[Directions] Can you extract every row below that contains the word "pistol"? Case matters when matching.
☆ ☆ ☆ ☆ ☆ ☆ ☆
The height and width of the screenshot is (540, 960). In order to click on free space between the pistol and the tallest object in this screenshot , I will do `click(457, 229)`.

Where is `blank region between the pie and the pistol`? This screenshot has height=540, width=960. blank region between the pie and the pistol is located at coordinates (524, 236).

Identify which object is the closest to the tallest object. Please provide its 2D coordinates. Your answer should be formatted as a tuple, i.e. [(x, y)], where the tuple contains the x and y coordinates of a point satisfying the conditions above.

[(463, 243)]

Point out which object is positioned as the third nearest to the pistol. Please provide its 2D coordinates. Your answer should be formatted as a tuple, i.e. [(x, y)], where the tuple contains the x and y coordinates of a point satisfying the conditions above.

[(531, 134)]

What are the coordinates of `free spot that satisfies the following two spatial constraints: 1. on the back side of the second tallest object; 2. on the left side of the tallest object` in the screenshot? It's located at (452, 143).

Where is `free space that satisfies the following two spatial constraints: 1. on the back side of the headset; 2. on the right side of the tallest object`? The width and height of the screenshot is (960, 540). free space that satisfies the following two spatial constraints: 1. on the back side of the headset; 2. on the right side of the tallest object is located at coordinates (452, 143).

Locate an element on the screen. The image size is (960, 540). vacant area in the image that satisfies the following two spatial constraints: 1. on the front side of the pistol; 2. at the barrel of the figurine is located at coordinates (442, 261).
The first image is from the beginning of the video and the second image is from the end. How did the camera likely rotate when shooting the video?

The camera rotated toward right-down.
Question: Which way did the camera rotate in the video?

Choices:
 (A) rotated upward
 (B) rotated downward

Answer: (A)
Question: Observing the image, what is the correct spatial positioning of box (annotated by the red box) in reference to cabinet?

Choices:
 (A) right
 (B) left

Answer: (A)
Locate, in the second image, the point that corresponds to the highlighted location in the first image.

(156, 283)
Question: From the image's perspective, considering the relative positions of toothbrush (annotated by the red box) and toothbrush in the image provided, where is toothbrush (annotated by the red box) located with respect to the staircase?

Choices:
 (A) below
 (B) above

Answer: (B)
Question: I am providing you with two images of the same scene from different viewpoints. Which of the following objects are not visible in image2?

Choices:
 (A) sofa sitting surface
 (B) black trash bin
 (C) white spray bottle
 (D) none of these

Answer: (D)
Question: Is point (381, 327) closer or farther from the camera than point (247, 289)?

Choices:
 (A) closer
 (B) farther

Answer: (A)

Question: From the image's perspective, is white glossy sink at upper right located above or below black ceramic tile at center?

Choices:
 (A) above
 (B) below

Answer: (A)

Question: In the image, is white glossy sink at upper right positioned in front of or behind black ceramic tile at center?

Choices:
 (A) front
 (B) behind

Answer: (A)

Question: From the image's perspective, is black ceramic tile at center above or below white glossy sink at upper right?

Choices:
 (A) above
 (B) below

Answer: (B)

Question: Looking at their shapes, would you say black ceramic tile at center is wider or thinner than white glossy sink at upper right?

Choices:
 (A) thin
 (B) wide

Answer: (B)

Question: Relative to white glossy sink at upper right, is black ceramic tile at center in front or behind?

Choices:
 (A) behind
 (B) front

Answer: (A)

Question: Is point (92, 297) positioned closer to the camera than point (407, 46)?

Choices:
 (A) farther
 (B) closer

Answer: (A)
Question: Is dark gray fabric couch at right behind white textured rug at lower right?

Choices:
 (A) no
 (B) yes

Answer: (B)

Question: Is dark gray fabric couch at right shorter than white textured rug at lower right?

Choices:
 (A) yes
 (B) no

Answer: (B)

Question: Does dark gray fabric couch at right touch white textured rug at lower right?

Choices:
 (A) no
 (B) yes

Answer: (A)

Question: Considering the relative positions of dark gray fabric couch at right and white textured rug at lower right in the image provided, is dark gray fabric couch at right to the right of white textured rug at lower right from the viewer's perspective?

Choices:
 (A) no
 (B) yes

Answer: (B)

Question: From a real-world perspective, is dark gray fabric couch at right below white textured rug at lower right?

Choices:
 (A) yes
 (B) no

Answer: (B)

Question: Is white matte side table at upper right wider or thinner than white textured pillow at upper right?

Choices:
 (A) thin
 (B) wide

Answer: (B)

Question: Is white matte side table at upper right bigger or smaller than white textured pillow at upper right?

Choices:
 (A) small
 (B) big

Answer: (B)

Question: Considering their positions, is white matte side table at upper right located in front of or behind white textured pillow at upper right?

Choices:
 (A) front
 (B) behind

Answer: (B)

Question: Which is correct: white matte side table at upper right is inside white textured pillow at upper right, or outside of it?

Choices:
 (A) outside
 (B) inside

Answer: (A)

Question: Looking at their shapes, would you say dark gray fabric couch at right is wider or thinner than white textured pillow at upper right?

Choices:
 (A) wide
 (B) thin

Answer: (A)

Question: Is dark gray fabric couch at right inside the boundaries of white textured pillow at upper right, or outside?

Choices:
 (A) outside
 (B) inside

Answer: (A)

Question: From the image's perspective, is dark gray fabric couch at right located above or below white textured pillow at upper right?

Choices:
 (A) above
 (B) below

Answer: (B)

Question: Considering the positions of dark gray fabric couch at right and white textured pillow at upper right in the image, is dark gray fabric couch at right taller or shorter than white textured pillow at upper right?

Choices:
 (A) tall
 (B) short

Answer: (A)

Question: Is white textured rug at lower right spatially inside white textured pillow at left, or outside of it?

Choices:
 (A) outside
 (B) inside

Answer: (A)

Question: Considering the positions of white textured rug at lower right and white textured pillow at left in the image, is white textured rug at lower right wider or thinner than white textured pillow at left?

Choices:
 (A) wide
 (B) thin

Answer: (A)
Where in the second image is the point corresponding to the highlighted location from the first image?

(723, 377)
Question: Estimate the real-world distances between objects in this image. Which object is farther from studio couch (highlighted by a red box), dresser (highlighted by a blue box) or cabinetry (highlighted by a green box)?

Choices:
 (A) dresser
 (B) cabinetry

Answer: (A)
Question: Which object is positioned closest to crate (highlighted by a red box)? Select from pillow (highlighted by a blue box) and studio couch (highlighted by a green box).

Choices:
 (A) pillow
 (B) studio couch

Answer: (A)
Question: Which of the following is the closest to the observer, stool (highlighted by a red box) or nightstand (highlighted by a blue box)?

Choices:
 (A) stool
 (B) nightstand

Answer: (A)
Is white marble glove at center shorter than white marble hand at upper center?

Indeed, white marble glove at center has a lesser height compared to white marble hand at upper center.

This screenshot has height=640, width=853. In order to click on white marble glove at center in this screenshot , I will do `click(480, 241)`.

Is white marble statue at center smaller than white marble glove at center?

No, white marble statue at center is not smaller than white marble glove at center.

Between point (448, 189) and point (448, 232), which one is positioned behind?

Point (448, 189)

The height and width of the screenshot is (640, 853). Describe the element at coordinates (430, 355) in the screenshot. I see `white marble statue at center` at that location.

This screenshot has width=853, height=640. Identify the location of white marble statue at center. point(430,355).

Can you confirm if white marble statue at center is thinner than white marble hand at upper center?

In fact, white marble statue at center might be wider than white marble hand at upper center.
☆ ☆ ☆ ☆ ☆ ☆ ☆
[Answer space]
The height and width of the screenshot is (540, 960). In order to click on free space between the pistol and the tallest object in this screenshot , I will do `click(457, 229)`.
Where is `blank region between the pie and the pistol`? This screenshot has height=540, width=960. blank region between the pie and the pistol is located at coordinates (524, 236).
Point out which object is positioned as the third nearest to the pistol. Please provide its 2D coordinates. Your answer should be formatted as a tuple, i.e. [(x, y)], where the tuple contains the x and y coordinates of a point satisfying the conditions above.
Locate an element on the screen. The image size is (960, 540). vacant area in the image that satisfies the following two spatial constraints: 1. on the front side of the pistol; 2. at the barrel of the figurine is located at coordinates (442, 261).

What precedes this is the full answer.